* **Exercise objective**: Looking at the data that follows, count the lines containing the word "RESET" and write down only that count.

* **Available data**:
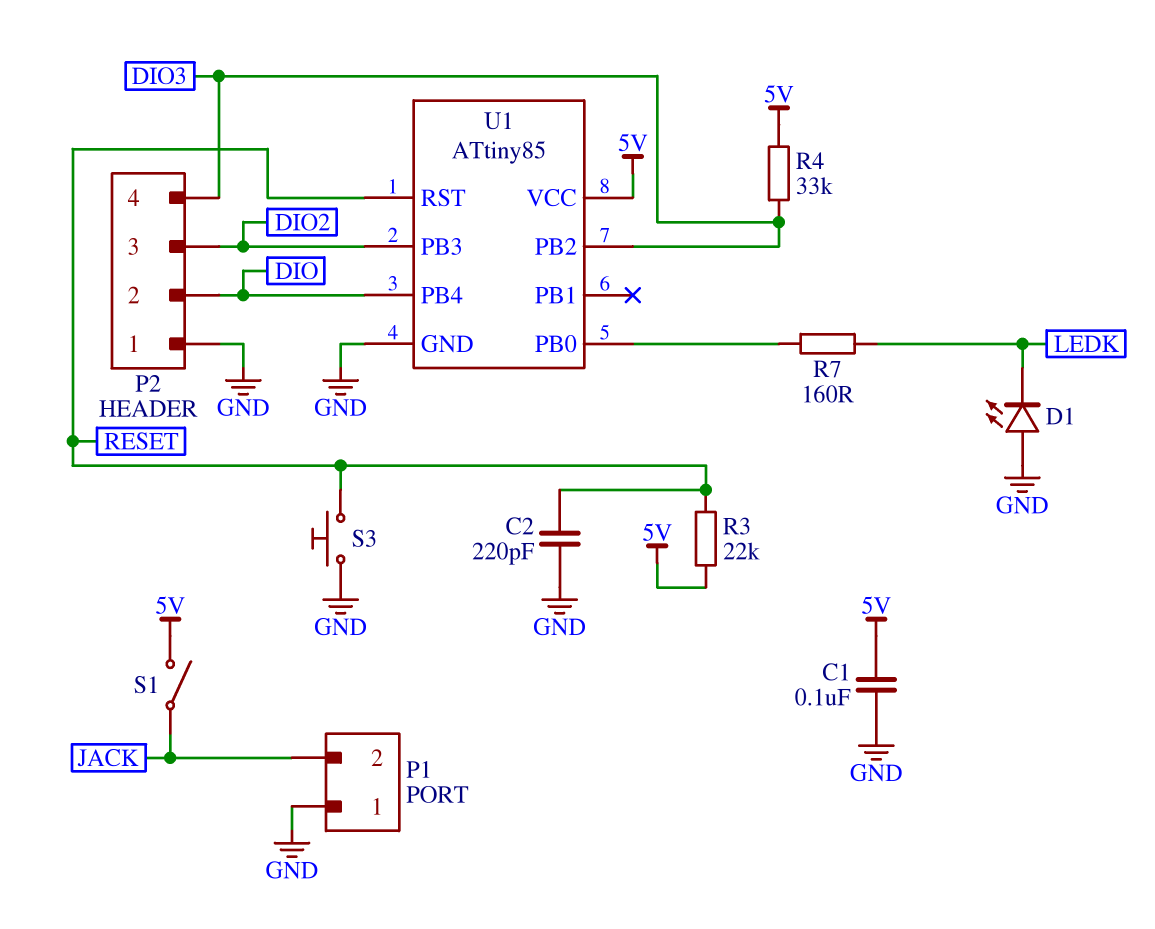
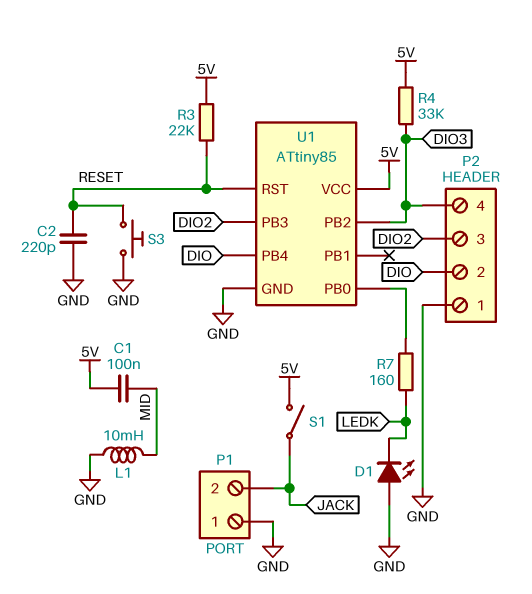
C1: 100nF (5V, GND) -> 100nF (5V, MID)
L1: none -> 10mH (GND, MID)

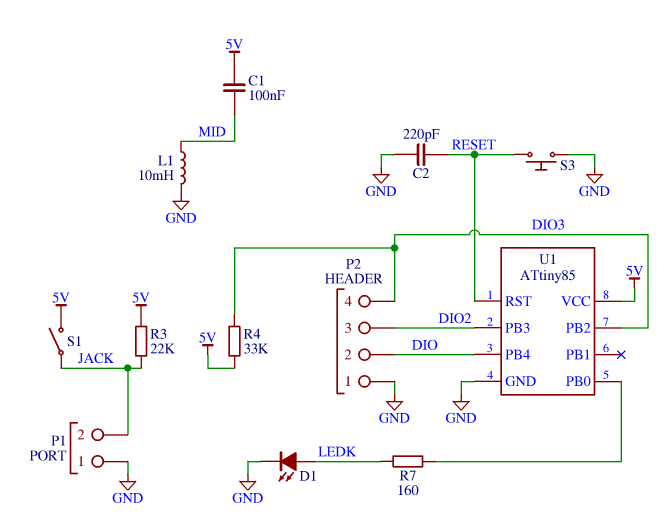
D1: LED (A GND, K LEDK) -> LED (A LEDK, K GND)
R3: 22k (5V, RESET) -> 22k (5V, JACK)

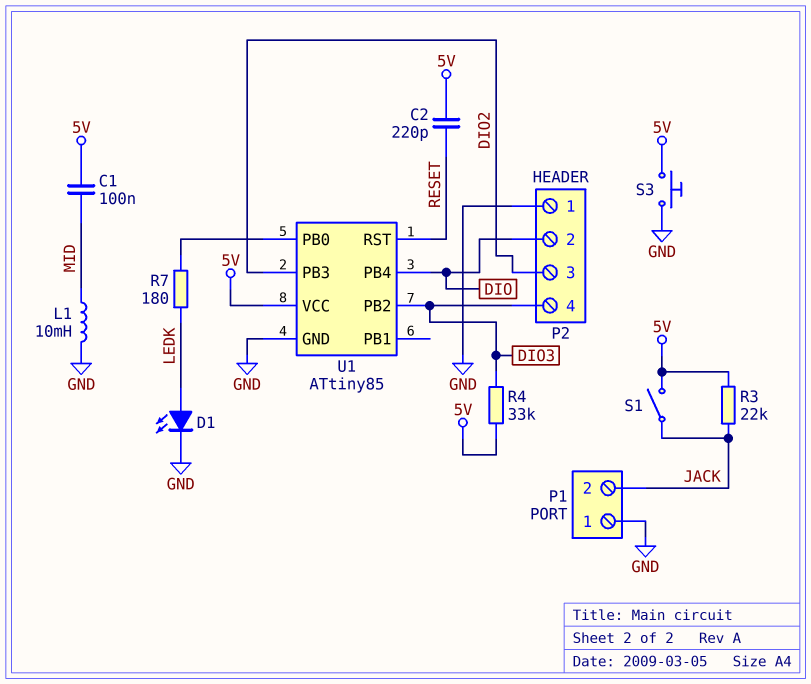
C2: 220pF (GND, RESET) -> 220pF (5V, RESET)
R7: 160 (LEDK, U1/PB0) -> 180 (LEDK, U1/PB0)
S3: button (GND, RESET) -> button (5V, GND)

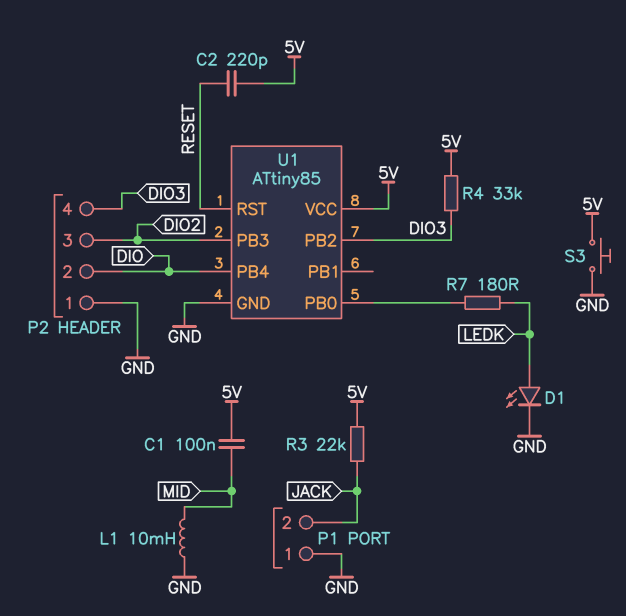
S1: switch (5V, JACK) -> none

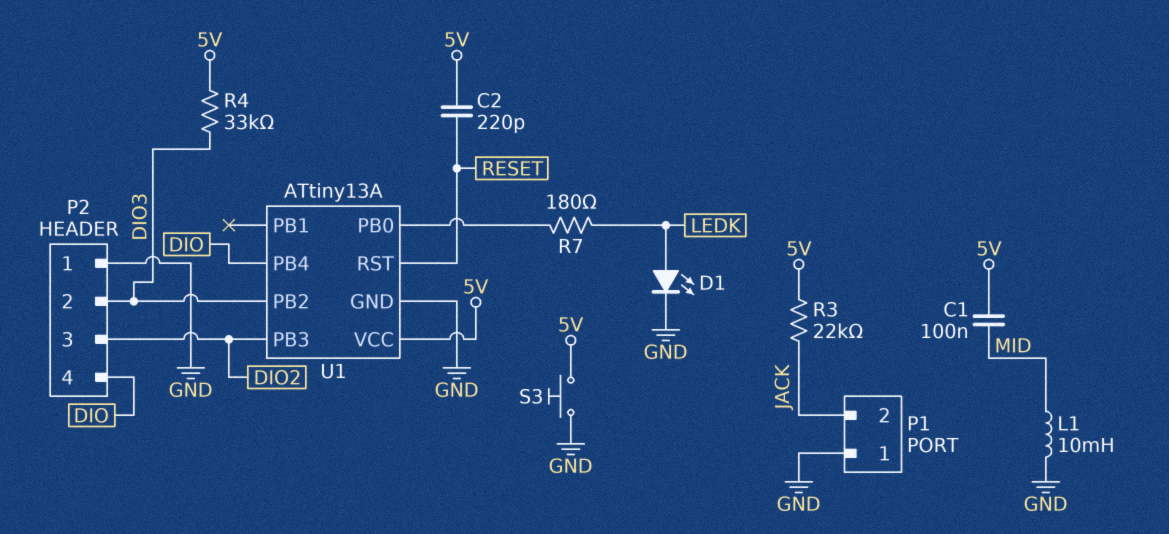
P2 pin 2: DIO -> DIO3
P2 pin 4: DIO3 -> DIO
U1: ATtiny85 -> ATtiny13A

* **Answer area**: 3